(Object transformation records)
■ ■ ■ ■ ■ ■ ■

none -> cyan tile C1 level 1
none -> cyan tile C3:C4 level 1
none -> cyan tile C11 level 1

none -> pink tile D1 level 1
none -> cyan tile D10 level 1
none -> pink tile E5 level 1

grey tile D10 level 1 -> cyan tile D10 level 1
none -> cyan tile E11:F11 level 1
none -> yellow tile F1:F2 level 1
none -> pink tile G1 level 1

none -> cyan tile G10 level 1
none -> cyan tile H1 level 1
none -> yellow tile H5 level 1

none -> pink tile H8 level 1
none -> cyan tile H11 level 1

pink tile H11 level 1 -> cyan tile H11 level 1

■ ■ ■ ■ ■ ■ ■

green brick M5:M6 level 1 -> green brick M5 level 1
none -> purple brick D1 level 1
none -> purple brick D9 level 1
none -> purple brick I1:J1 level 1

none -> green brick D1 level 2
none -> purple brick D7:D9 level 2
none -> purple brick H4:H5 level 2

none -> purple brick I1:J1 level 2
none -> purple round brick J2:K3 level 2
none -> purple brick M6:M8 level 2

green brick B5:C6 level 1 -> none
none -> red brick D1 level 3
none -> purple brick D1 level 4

■ ■ ■ ■ ■ ■ ■

*WHAT IS REQUIRED*. Please copy, exactly and with nothing else, the lines above beginning at the line that has "none -> purple brick M6:M8 level 2" and ending with the line that has "none -> purple brick D1 level 4".

*TASK ANSWER*.
none -> purple brick M6:M8 level 2

green brick B5:C6 level 1 -> none
none -> red brick D1 level 3
none -> purple brick D1 level 4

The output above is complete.